■ **Exercise requirements**
From start to end, write out the following data exactly, apart from its images.

■ **Data shown**

:::::

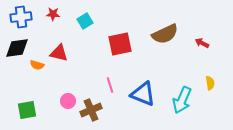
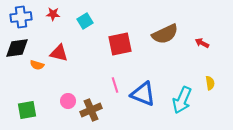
pink line: moved 5 px right
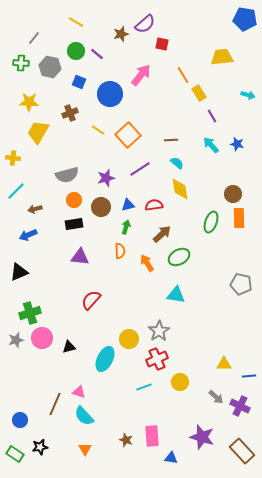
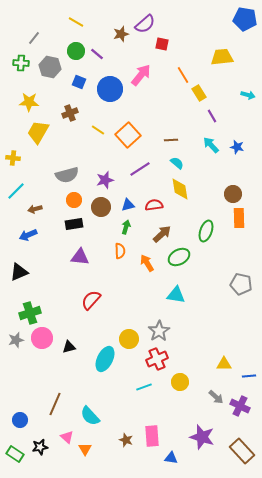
blue circle at (110, 94): moved 5 px up
blue star at (237, 144): moved 3 px down
purple star at (106, 178): moved 1 px left, 2 px down
green ellipse at (211, 222): moved 5 px left, 9 px down
pink triangle at (79, 392): moved 12 px left, 45 px down; rotated 24 degrees clockwise
cyan semicircle at (84, 416): moved 6 px right
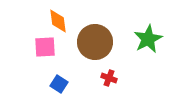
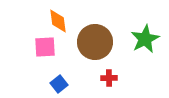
green star: moved 3 px left
red cross: rotated 21 degrees counterclockwise
blue square: rotated 18 degrees clockwise
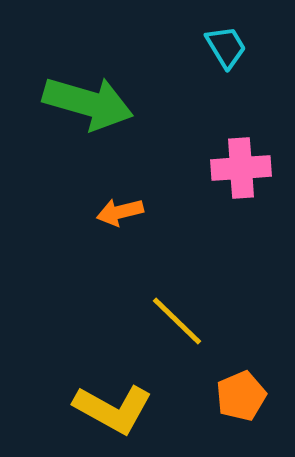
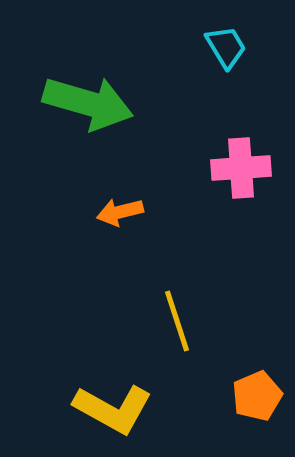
yellow line: rotated 28 degrees clockwise
orange pentagon: moved 16 px right
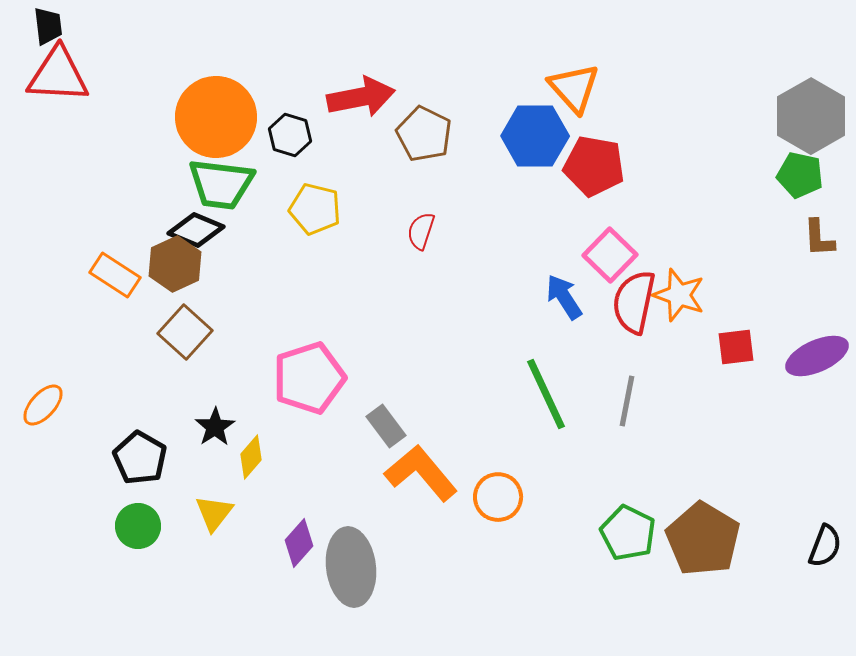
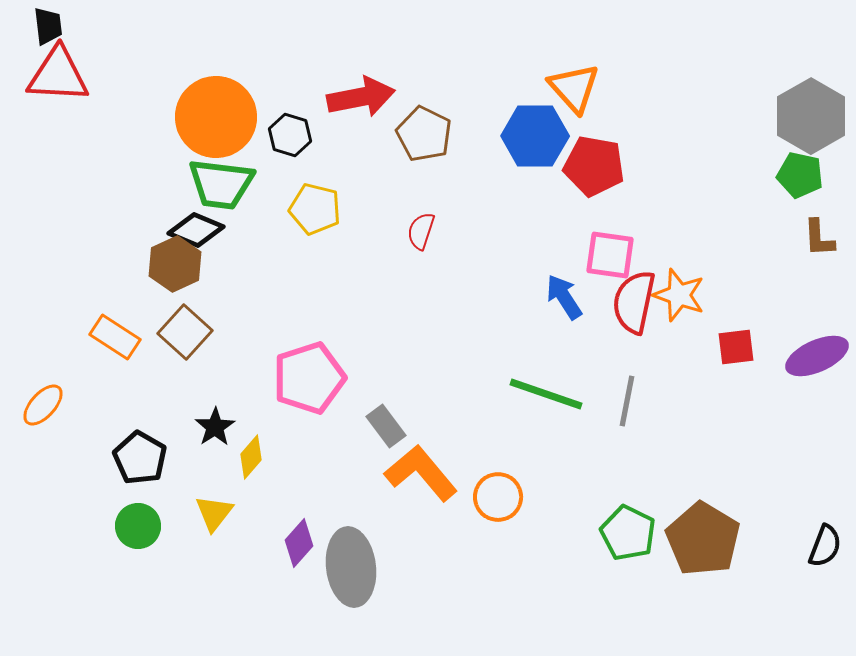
pink square at (610, 255): rotated 36 degrees counterclockwise
orange rectangle at (115, 275): moved 62 px down
green line at (546, 394): rotated 46 degrees counterclockwise
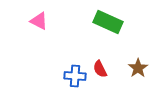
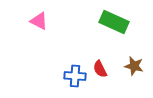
green rectangle: moved 6 px right
brown star: moved 4 px left, 2 px up; rotated 24 degrees counterclockwise
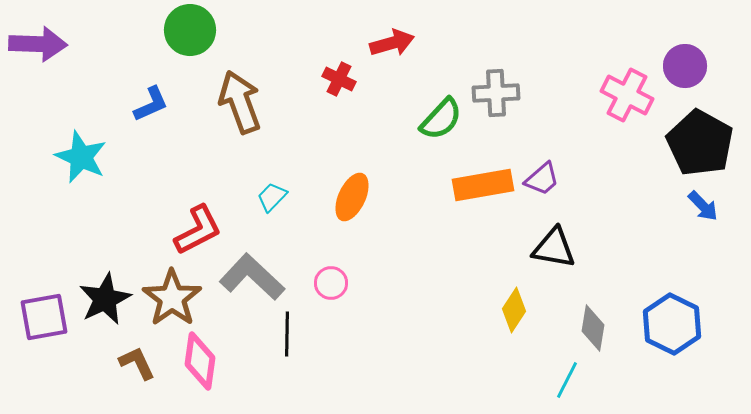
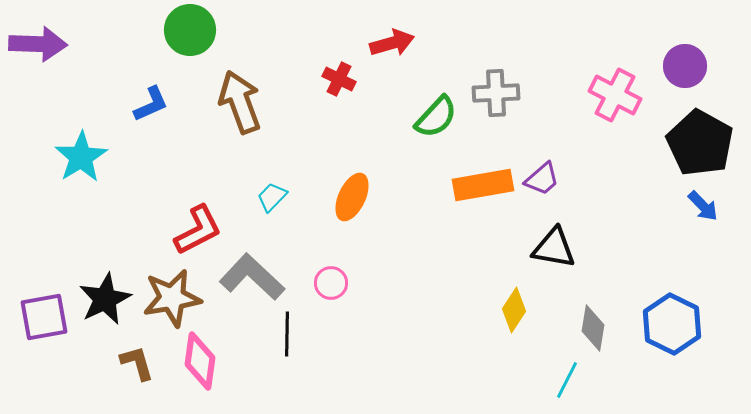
pink cross: moved 12 px left
green semicircle: moved 5 px left, 2 px up
cyan star: rotated 16 degrees clockwise
brown star: rotated 26 degrees clockwise
brown L-shape: rotated 9 degrees clockwise
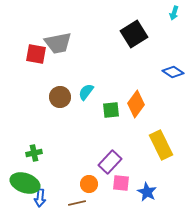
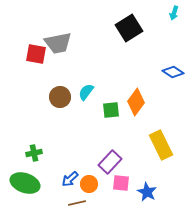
black square: moved 5 px left, 6 px up
orange diamond: moved 2 px up
blue arrow: moved 30 px right, 19 px up; rotated 42 degrees clockwise
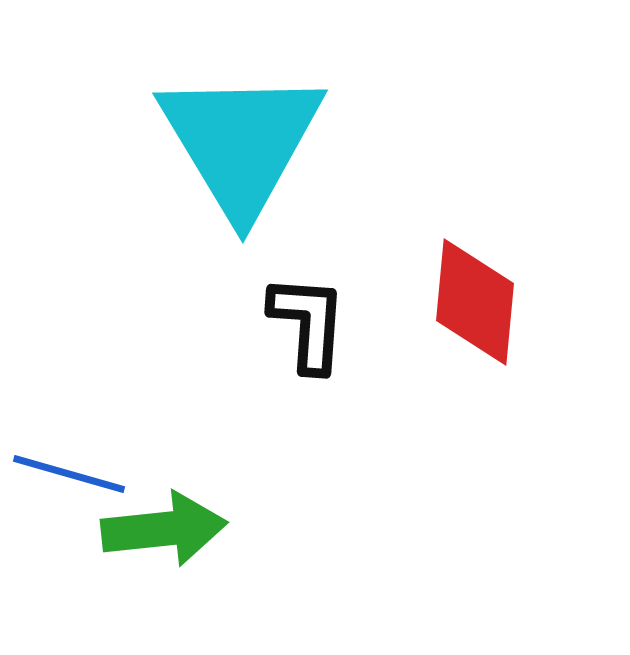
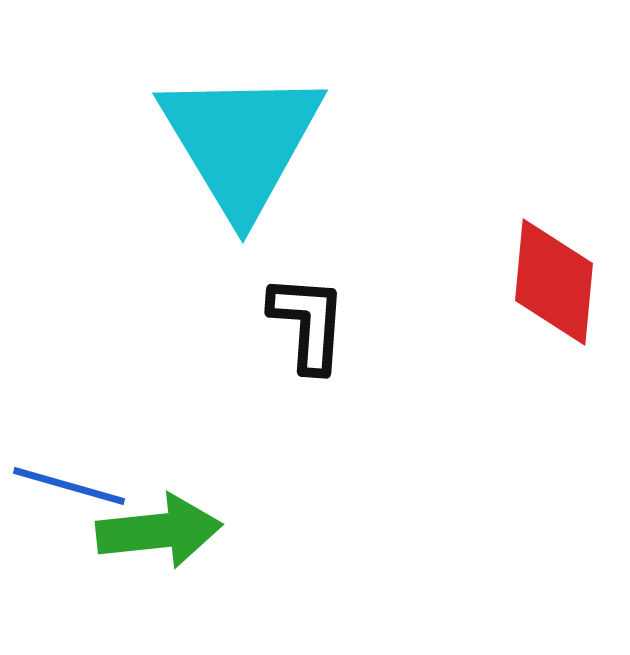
red diamond: moved 79 px right, 20 px up
blue line: moved 12 px down
green arrow: moved 5 px left, 2 px down
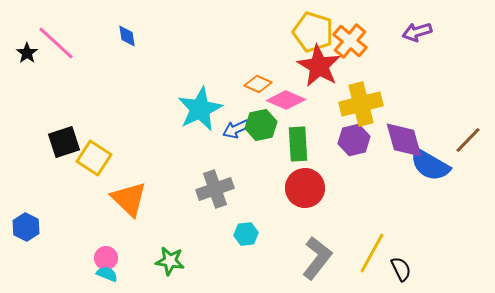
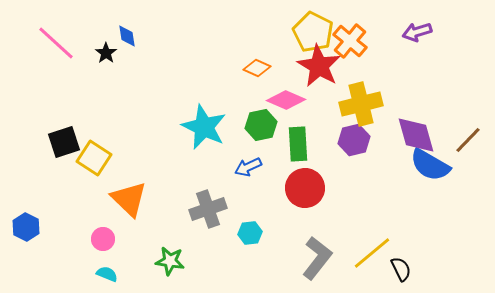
yellow pentagon: rotated 9 degrees clockwise
black star: moved 79 px right
orange diamond: moved 1 px left, 16 px up
cyan star: moved 4 px right, 18 px down; rotated 21 degrees counterclockwise
blue arrow: moved 12 px right, 38 px down
purple diamond: moved 12 px right, 5 px up
gray cross: moved 7 px left, 20 px down
cyan hexagon: moved 4 px right, 1 px up
yellow line: rotated 21 degrees clockwise
pink circle: moved 3 px left, 19 px up
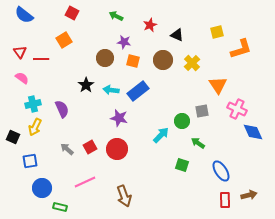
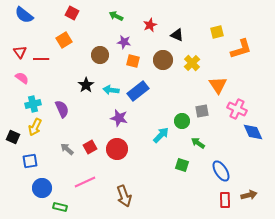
brown circle at (105, 58): moved 5 px left, 3 px up
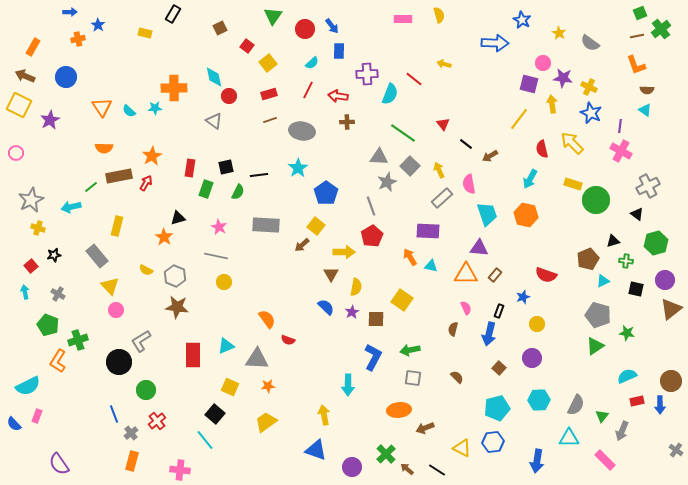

:::::

■ **Written response**
pink line: moved 5 px right
blue circle at (110, 94): moved 5 px up
blue star at (237, 144): moved 3 px down
purple star at (106, 178): moved 1 px left, 2 px down
green ellipse at (211, 222): moved 5 px left, 9 px down
pink triangle at (79, 392): moved 12 px left, 45 px down; rotated 24 degrees clockwise
cyan semicircle at (84, 416): moved 6 px right
green star: moved 3 px left
red cross: rotated 21 degrees counterclockwise
blue square: rotated 18 degrees clockwise
yellow line: rotated 28 degrees clockwise
orange pentagon: moved 16 px right
pink square at (610, 255): rotated 36 degrees counterclockwise
orange rectangle at (115, 275): moved 62 px down
green line at (546, 394): rotated 46 degrees counterclockwise
green rectangle: moved 6 px right
brown star: moved 4 px left, 2 px up; rotated 24 degrees counterclockwise
pink cross: moved 12 px left
green semicircle: moved 5 px left, 2 px up
cyan star: rotated 16 degrees clockwise
brown star: rotated 26 degrees clockwise
brown L-shape: rotated 9 degrees clockwise
black square: moved 5 px left, 6 px up
orange diamond: moved 2 px up
blue arrow: moved 30 px right, 19 px up; rotated 42 degrees clockwise
red diamond: moved 79 px right, 20 px up
blue line: moved 12 px down
green arrow: moved 5 px left, 2 px down
yellow pentagon: rotated 9 degrees clockwise
black star: moved 79 px right
orange diamond: moved 1 px left, 16 px up
cyan star: moved 4 px right, 18 px down; rotated 21 degrees counterclockwise
blue arrow: moved 12 px right, 38 px down
purple diamond: moved 12 px right, 5 px up
gray cross: moved 7 px left, 20 px down
cyan hexagon: moved 4 px right, 1 px up
yellow line: rotated 21 degrees clockwise
pink circle: moved 3 px left, 19 px up
brown circle at (105, 58): moved 5 px left, 3 px up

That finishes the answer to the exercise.